About this exercise - Lines containing the word "first" are to be copied from the data below.

Material supplied -
---*---
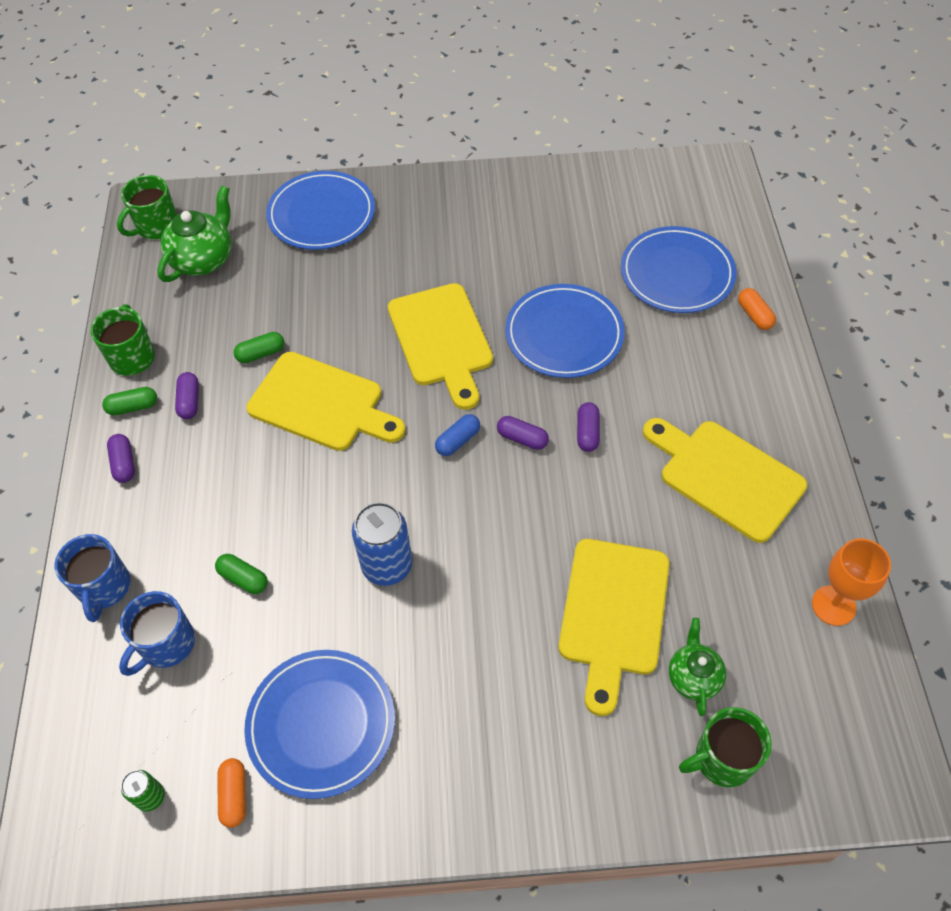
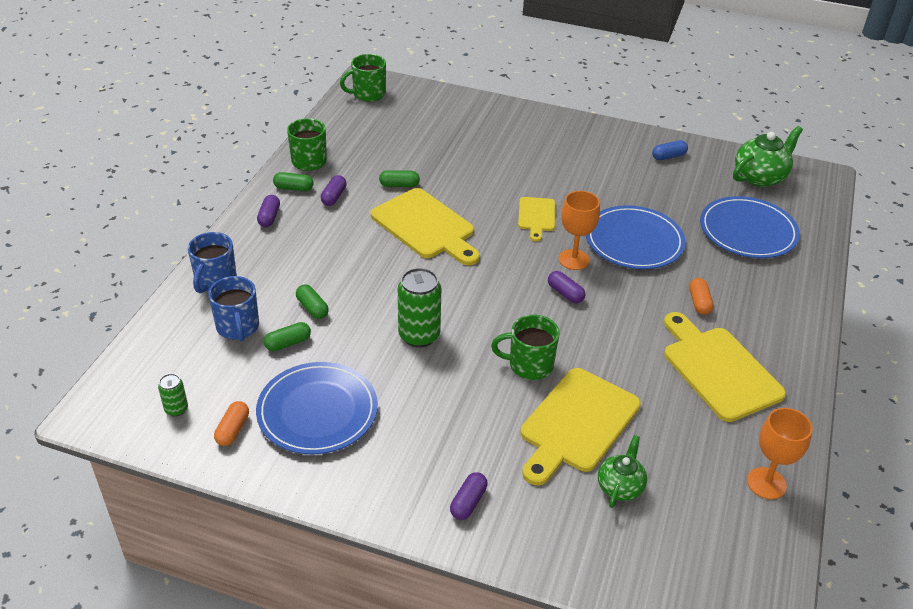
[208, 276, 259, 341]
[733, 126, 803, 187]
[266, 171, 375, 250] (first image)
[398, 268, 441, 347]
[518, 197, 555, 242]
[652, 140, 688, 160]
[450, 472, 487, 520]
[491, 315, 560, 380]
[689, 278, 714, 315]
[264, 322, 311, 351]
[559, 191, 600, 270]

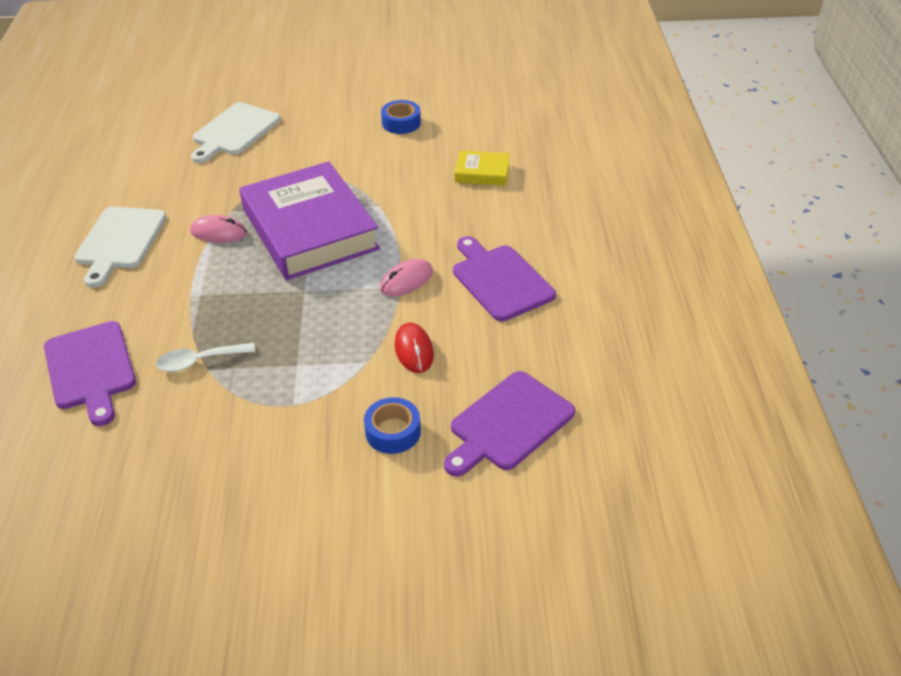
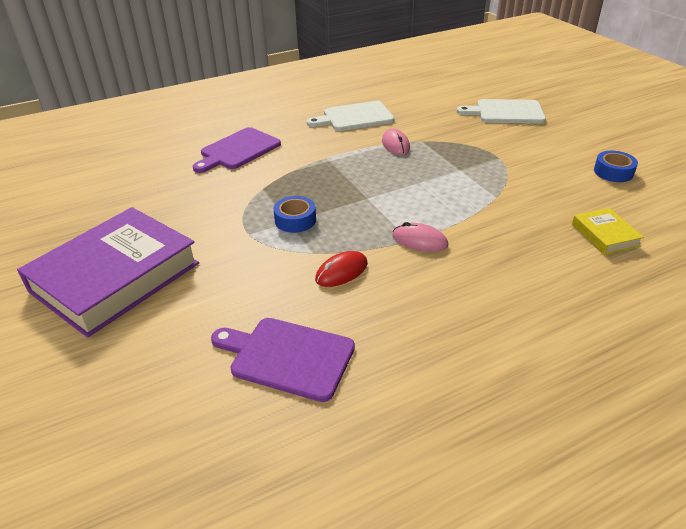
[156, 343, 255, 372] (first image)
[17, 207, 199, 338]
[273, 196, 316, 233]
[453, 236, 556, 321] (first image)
---*---
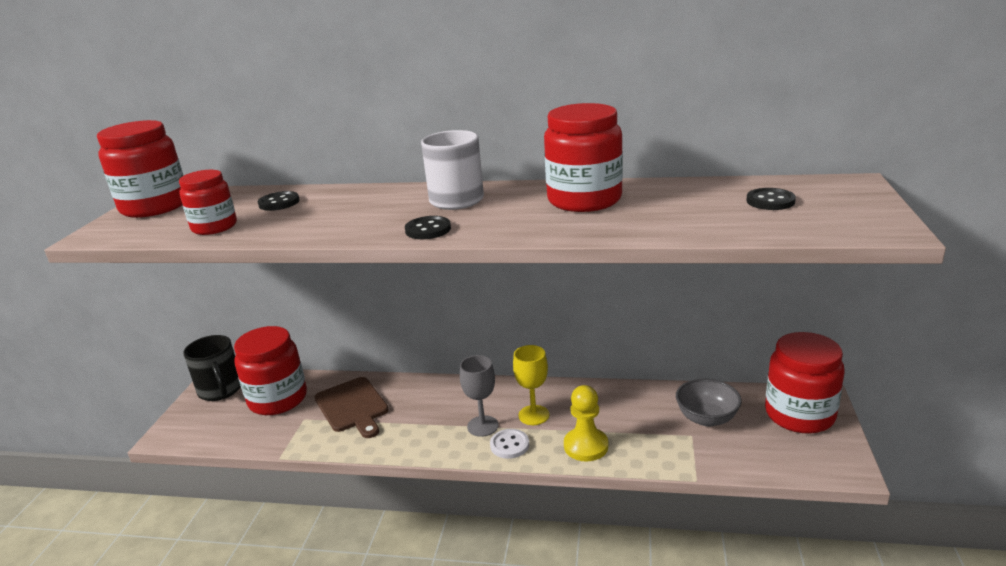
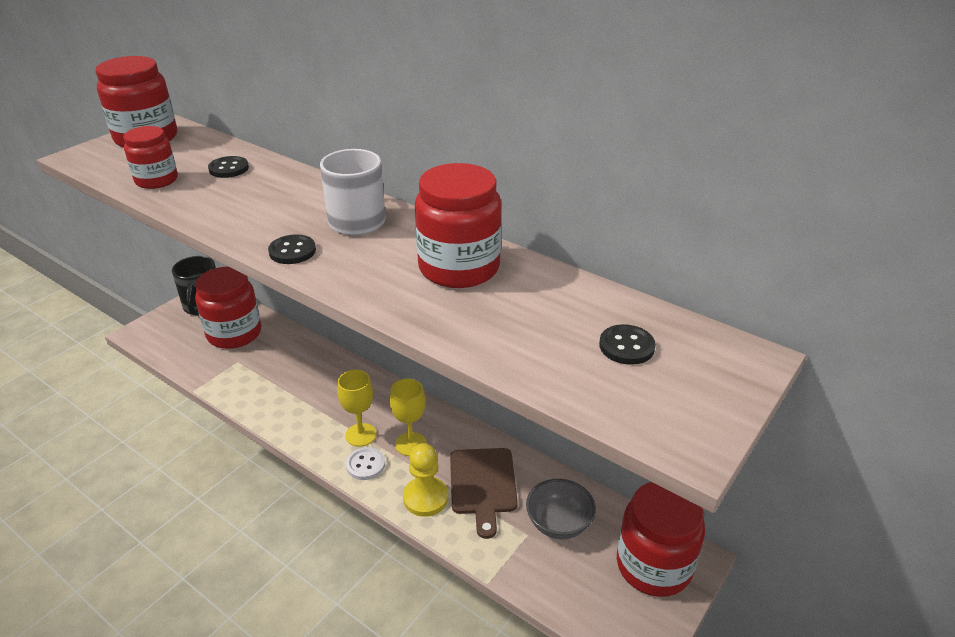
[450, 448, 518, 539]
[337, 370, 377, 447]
---*---
Exercise output -
[266, 171, 375, 250] (first image)
[156, 343, 255, 372] (first image)
[453, 236, 556, 321] (first image)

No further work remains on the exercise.